==== Material for the task ====
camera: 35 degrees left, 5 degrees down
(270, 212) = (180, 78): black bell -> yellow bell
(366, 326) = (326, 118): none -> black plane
====
==== Material for the task ====
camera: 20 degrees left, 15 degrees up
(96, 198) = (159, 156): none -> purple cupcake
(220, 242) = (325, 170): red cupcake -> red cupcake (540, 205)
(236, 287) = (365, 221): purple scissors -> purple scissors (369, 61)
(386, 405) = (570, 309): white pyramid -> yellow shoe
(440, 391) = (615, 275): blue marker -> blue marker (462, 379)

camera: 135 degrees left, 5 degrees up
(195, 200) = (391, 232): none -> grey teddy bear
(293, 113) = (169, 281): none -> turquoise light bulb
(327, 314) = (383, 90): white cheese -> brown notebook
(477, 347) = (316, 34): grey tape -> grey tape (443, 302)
====
==== Material for the task ====
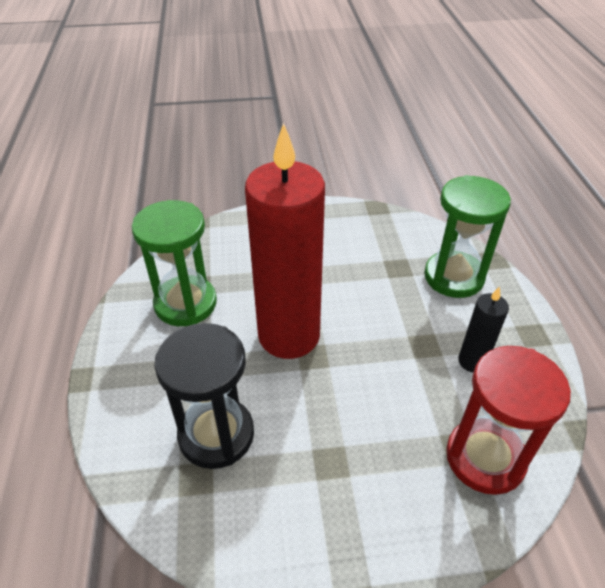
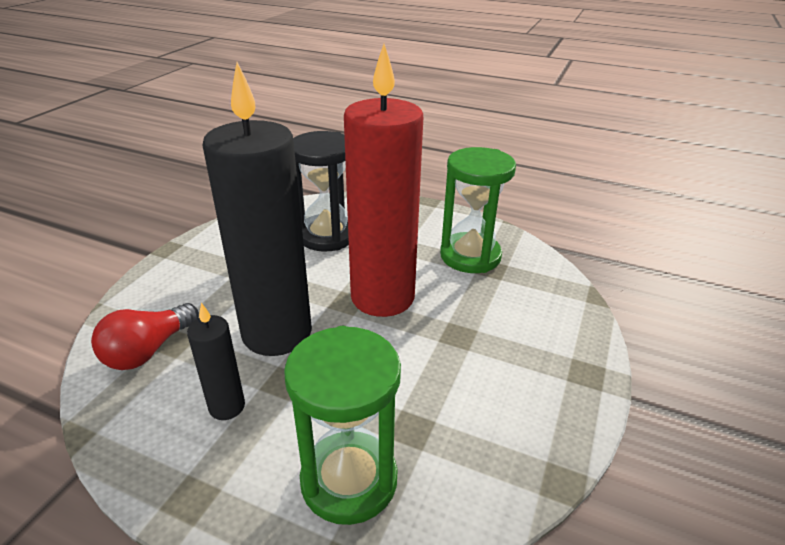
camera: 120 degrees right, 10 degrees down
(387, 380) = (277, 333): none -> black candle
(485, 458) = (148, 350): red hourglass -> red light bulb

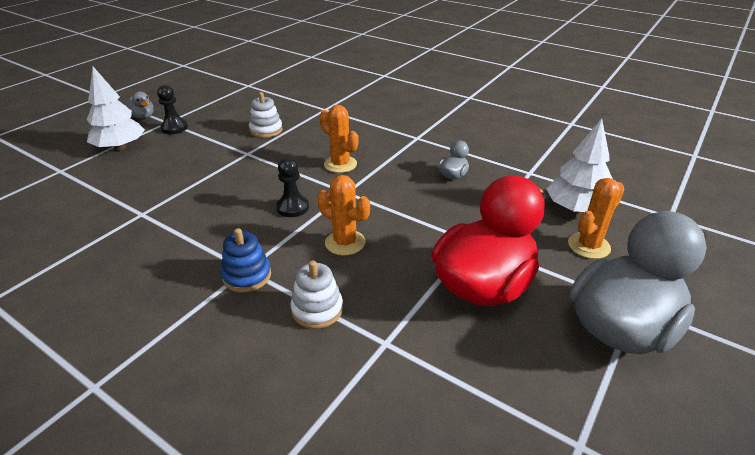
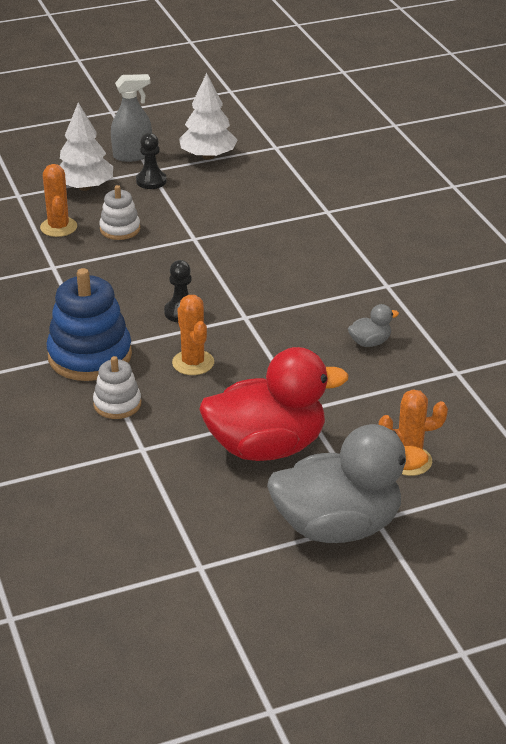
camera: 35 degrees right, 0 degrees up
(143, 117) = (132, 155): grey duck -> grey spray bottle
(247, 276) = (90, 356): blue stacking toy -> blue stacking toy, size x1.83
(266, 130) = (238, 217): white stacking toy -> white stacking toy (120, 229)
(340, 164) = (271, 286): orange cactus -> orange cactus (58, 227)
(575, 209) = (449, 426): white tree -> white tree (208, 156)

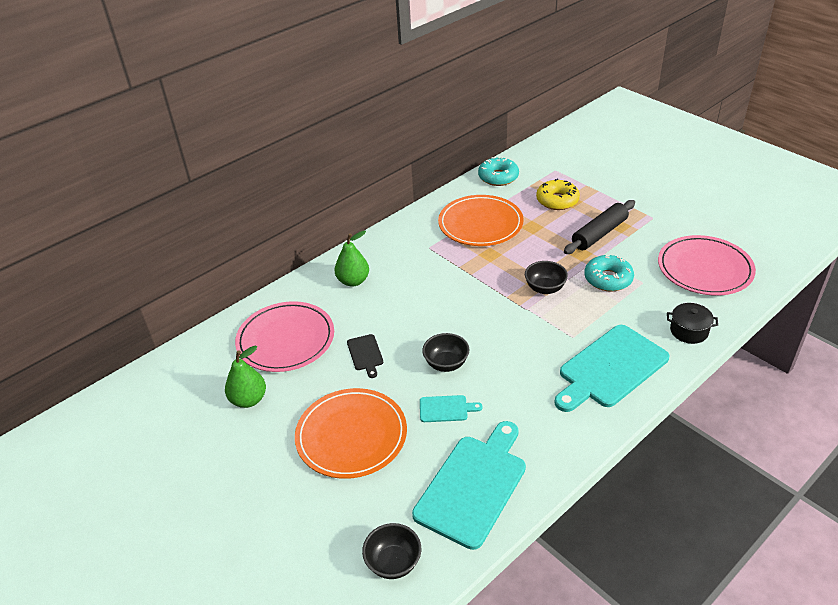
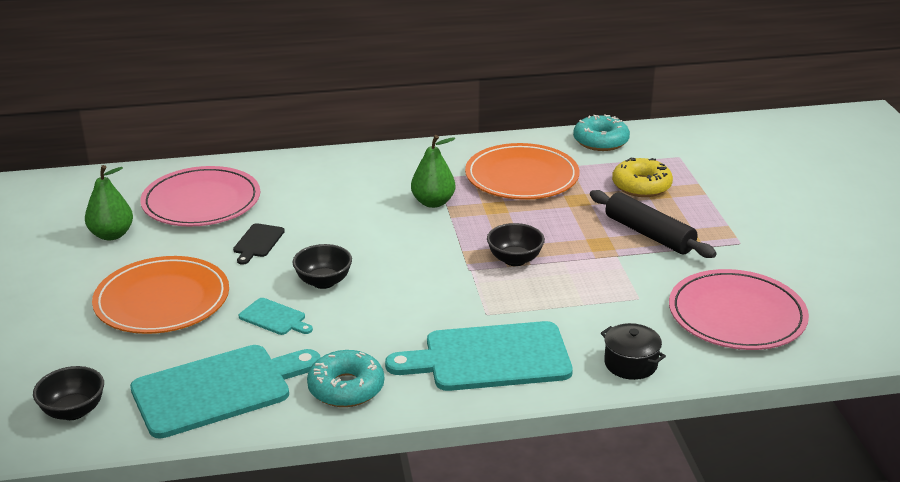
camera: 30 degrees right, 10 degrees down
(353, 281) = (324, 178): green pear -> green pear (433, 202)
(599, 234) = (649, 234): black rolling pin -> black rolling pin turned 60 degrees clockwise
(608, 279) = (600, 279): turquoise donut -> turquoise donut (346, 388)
====
» Exercise
Since only part of the listing is wanted, copy exactly the lines from the one holding "(599, 234) = (649, 234): black" to the one holding "(608, 279) = (600, 279): turquoise", both included.

» Response area
(599, 234) = (649, 234): black rolling pin -> black rolling pin turned 60 degrees clockwise
(608, 279) = (600, 279): turquoise donut -> turquoise donut (346, 388)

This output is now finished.